━━━ DATASET ENTRIES ━━━

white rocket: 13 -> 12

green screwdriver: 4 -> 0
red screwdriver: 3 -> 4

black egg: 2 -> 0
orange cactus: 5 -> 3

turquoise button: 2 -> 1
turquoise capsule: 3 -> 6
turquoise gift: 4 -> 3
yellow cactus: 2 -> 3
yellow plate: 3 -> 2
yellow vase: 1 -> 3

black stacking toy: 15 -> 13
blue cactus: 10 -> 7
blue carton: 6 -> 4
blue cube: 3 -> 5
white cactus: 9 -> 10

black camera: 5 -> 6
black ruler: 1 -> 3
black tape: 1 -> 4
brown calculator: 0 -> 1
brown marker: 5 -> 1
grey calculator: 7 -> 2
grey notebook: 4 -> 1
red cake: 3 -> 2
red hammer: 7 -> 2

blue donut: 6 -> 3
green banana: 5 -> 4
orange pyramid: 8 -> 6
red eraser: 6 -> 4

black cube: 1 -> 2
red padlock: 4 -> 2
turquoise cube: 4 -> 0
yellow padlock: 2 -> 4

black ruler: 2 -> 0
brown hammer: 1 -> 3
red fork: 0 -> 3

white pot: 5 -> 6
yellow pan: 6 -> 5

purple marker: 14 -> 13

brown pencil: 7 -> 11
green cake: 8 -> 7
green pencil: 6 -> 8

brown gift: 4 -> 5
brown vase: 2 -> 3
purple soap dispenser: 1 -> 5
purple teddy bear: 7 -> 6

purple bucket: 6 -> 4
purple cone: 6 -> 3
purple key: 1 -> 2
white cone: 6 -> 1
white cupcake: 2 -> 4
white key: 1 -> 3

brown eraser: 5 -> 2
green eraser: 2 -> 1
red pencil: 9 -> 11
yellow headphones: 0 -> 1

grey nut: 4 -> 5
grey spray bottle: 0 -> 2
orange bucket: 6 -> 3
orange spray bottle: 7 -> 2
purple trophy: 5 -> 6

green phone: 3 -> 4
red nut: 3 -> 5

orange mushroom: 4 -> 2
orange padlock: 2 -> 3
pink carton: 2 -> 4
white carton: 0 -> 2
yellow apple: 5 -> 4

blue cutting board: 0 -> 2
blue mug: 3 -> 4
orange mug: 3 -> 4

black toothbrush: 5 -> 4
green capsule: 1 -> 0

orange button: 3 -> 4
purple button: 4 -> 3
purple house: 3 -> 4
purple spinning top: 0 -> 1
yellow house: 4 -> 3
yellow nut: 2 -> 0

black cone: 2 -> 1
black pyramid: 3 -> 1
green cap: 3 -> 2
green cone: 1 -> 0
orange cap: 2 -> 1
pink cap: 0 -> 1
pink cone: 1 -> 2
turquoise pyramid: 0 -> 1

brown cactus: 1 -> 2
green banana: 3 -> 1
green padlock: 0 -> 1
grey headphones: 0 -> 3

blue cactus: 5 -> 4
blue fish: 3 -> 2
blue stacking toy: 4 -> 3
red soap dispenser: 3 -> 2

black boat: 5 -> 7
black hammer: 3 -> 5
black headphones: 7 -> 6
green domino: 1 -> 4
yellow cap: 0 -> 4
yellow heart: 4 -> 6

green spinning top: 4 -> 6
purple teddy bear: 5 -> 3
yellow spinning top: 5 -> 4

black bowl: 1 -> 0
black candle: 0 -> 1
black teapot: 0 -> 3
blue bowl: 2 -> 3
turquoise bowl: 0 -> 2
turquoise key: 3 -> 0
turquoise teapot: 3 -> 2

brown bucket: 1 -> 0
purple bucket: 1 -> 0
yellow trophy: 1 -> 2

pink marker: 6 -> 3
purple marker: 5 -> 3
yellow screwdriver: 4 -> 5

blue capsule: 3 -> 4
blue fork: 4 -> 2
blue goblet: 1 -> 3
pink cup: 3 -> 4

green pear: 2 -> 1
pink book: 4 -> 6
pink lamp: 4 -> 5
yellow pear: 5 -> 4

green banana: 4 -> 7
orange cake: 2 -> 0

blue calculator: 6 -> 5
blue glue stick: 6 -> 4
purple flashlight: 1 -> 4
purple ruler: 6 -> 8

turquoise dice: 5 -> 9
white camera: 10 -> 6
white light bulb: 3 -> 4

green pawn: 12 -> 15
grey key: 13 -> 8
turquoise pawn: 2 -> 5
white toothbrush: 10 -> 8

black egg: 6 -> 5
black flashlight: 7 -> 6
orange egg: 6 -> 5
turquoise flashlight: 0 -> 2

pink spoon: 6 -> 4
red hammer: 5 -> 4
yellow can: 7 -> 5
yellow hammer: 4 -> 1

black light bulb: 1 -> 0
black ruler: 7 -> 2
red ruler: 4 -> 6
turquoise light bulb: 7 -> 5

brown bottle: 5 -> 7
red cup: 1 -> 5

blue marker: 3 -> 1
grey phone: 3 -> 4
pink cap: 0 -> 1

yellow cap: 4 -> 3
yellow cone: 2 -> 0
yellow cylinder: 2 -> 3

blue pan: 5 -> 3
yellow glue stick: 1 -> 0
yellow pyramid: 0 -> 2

━━━

DIRECTIONS FOR THIS TASK >>
All records are to be retyped exactly. None may be omitted.

COMPLETED EXERCISE >>
white rocket: 13 -> 12

green screwdriver: 4 -> 0
red screwdriver: 3 -> 4

black egg: 2 -> 0
orange cactus: 5 -> 3

turquoise button: 2 -> 1
turquoise capsule: 3 -> 6
turquoise gift: 4 -> 3
yellow cactus: 2 -> 3
yellow plate: 3 -> 2
yellow vase: 1 -> 3

black stacking toy: 15 -> 13
blue cactus: 10 -> 7
blue carton: 6 -> 4
blue cube: 3 -> 5
white cactus: 9 -> 10

black camera: 5 -> 6
black ruler: 1 -> 3
black tape: 1 -> 4
brown calculator: 0 -> 1
brown marker: 5 -> 1
grey calculator: 7 -> 2
grey notebook: 4 -> 1
red cake: 3 -> 2
red hammer: 7 -> 2

blue donut: 6 -> 3
green banana: 5 -> 4
orange pyramid: 8 -> 6
red eraser: 6 -> 4

black cube: 1 -> 2
red padlock: 4 -> 2
turquoise cube: 4 -> 0
yellow padlock: 2 -> 4

black ruler: 2 -> 0
brown hammer: 1 -> 3
red fork: 0 -> 3

white pot: 5 -> 6
yellow pan: 6 -> 5

purple marker: 14 -> 13

brown pencil: 7 -> 11
green cake: 8 -> 7
green pencil: 6 -> 8

brown gift: 4 -> 5
brown vase: 2 -> 3
purple soap dispenser: 1 -> 5
purple teddy bear: 7 -> 6

purple bucket: 6 -> 4
purple cone: 6 -> 3
purple key: 1 -> 2
white cone: 6 -> 1
white cupcake: 2 -> 4
white key: 1 -> 3

brown eraser: 5 -> 2
green eraser: 2 -> 1
red pencil: 9 -> 11
yellow headphones: 0 -> 1

grey nut: 4 -> 5
grey spray bottle: 0 -> 2
orange bucket: 6 -> 3
orange spray bottle: 7 -> 2
purple trophy: 5 -> 6

green phone: 3 -> 4
red nut: 3 -> 5

orange mushroom: 4 -> 2
orange padlock: 2 -> 3
pink carton: 2 -> 4
white carton: 0 -> 2
yellow apple: 5 -> 4

blue cutting board: 0 -> 2
blue mug: 3 -> 4
orange mug: 3 -> 4

black toothbrush: 5 -> 4
green capsule: 1 -> 0

orange button: 3 -> 4
purple button: 4 -> 3
purple house: 3 -> 4
purple spinning top: 0 -> 1
yellow house: 4 -> 3
yellow nut: 2 -> 0

black cone: 2 -> 1
black pyramid: 3 -> 1
green cap: 3 -> 2
green cone: 1 -> 0
orange cap: 2 -> 1
pink cap: 0 -> 1
pink cone: 1 -> 2
turquoise pyramid: 0 -> 1

brown cactus: 1 -> 2
green banana: 3 -> 1
green padlock: 0 -> 1
grey headphones: 0 -> 3

blue cactus: 5 -> 4
blue fish: 3 -> 2
blue stacking toy: 4 -> 3
red soap dispenser: 3 -> 2

black boat: 5 -> 7
black hammer: 3 -> 5
black headphones: 7 -> 6
green domino: 1 -> 4
yellow cap: 0 -> 4
yellow heart: 4 -> 6

green spinning top: 4 -> 6
purple teddy bear: 5 -> 3
yellow spinning top: 5 -> 4

black bowl: 1 -> 0
black candle: 0 -> 1
black teapot: 0 -> 3
blue bowl: 2 -> 3
turquoise bowl: 0 -> 2
turquoise key: 3 -> 0
turquoise teapot: 3 -> 2

brown bucket: 1 -> 0
purple bucket: 1 -> 0
yellow trophy: 1 -> 2

pink marker: 6 -> 3
purple marker: 5 -> 3
yellow screwdriver: 4 -> 5

blue capsule: 3 -> 4
blue fork: 4 -> 2
blue goblet: 1 -> 3
pink cup: 3 -> 4

green pear: 2 -> 1
pink book: 4 -> 6
pink lamp: 4 -> 5
yellow pear: 5 -> 4

green banana: 4 -> 7
orange cake: 2 -> 0

blue calculator: 6 -> 5
blue glue stick: 6 -> 4
purple flashlight: 1 -> 4
purple ruler: 6 -> 8

turquoise dice: 5 -> 9
white camera: 10 -> 6
white light bulb: 3 -> 4

green pawn: 12 -> 15
grey key: 13 -> 8
turquoise pawn: 2 -> 5
white toothbrush: 10 -> 8

black egg: 6 -> 5
black flashlight: 7 -> 6
orange egg: 6 -> 5
turquoise flashlight: 0 -> 2

pink spoon: 6 -> 4
red hammer: 5 -> 4
yellow can: 7 -> 5
yellow hammer: 4 -> 1

black light bulb: 1 -> 0
black ruler: 7 -> 2
red ruler: 4 -> 6
turquoise light bulb: 7 -> 5

brown bottle: 5 -> 7
red cup: 1 -> 5

blue marker: 3 -> 1
grey phone: 3 -> 4
pink cap: 0 -> 1

yellow cap: 4 -> 3
yellow cone: 2 -> 0
yellow cylinder: 2 -> 3

blue pan: 5 -> 3
yellow glue stick: 1 -> 0
yellow pyramid: 0 -> 2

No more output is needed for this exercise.